[Given records]
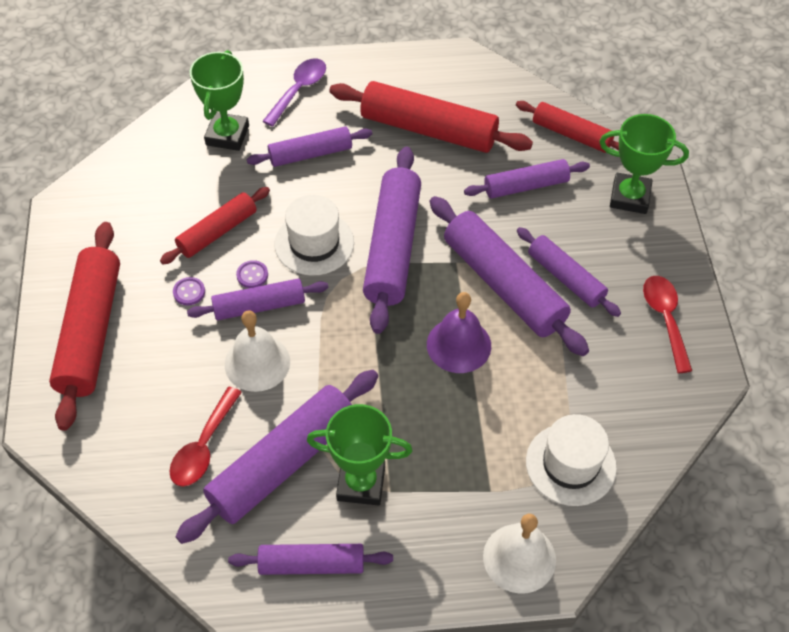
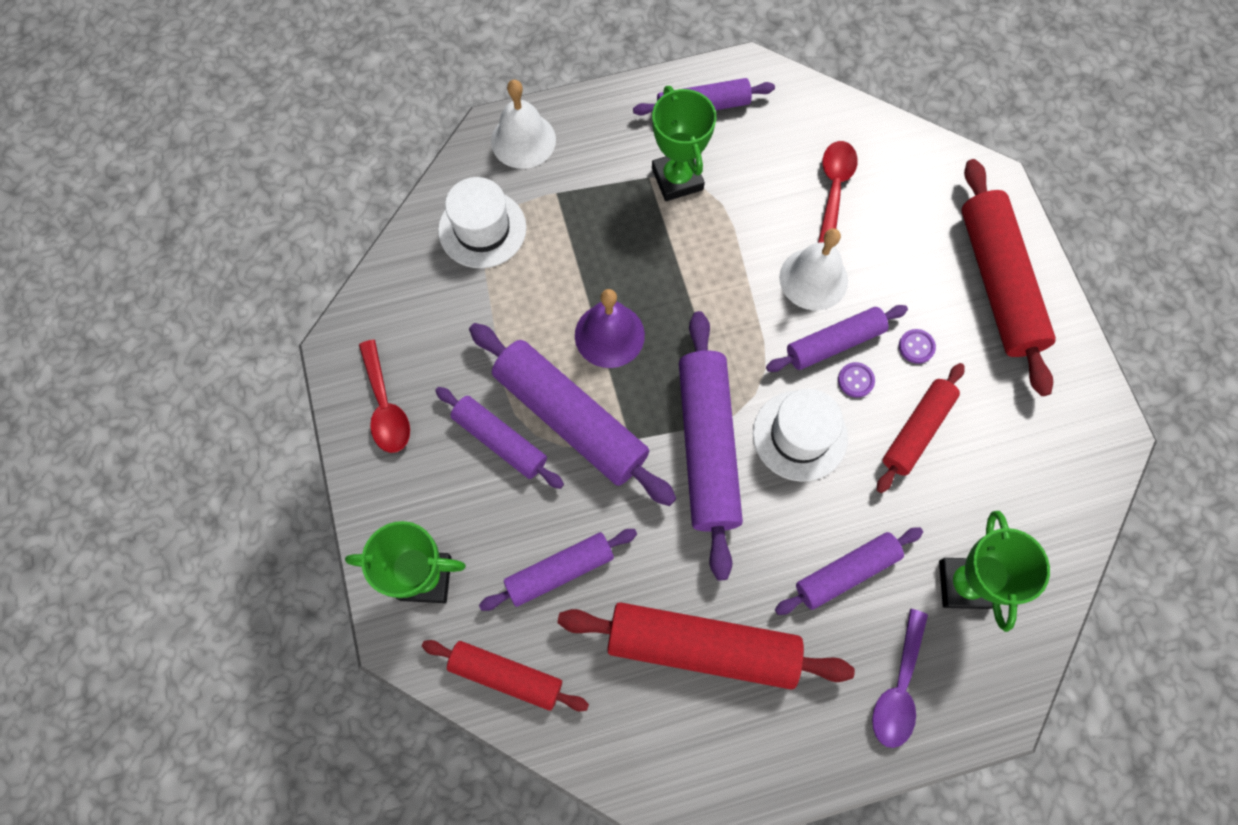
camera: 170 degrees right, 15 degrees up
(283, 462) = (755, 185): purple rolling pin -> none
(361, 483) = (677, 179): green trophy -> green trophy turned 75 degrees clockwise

==

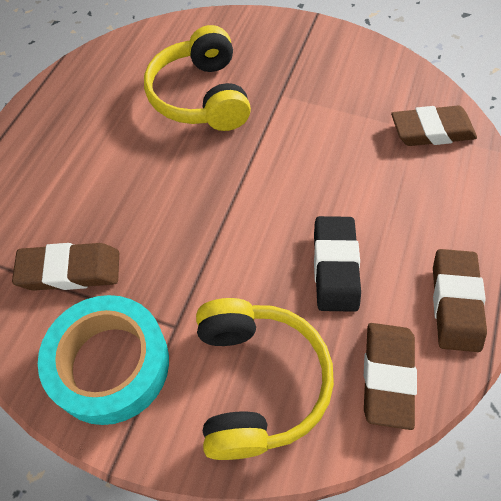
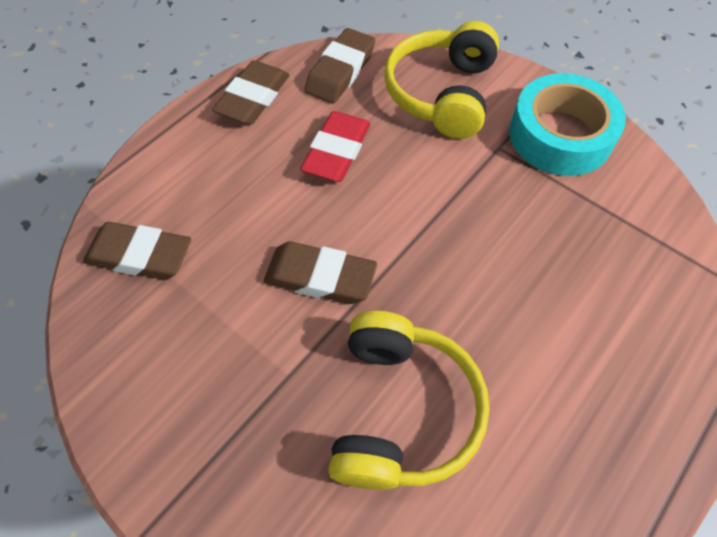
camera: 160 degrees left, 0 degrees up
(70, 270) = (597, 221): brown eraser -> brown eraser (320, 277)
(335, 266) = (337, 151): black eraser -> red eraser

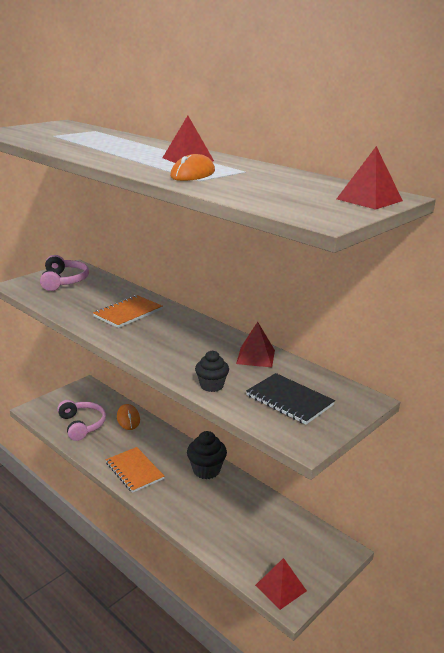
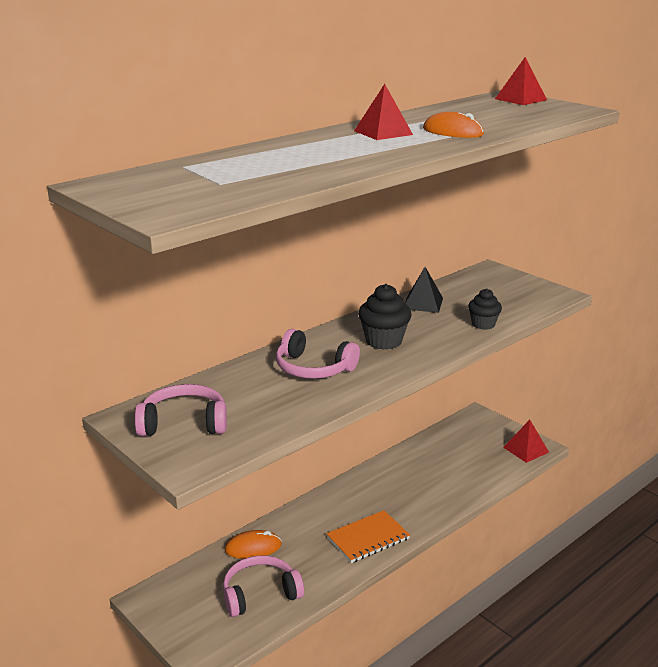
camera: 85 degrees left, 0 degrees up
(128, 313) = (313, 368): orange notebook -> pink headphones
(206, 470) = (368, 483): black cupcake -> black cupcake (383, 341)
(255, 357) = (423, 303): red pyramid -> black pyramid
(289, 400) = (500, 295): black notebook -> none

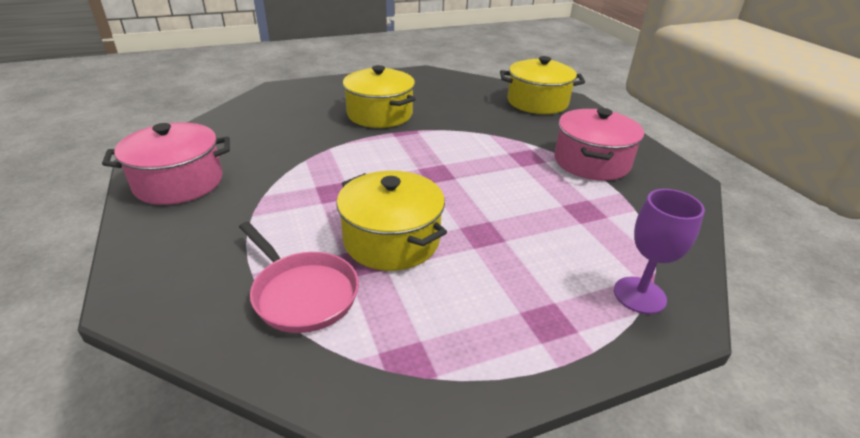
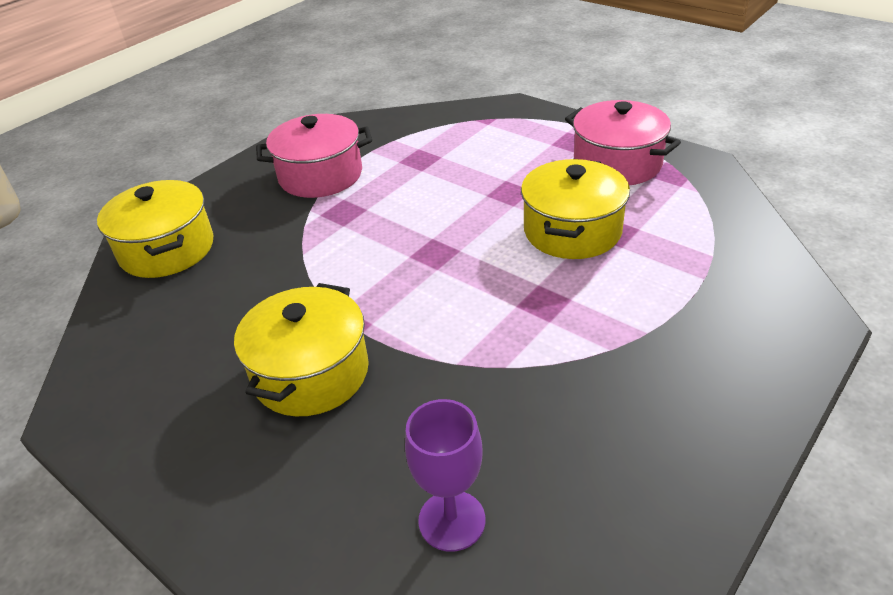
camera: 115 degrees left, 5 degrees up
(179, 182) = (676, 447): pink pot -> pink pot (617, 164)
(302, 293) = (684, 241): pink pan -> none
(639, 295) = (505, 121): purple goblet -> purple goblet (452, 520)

[Exercise directions]
Only lines containing the word "left" should appear in the answer, and every such line from the records above must be there.

[Solution for this problem]
camera: 160 degrees left, 0 degrees up
camera: 85 degrees left, 0 degrees up
camera: 115 degrees left, 5 degrees up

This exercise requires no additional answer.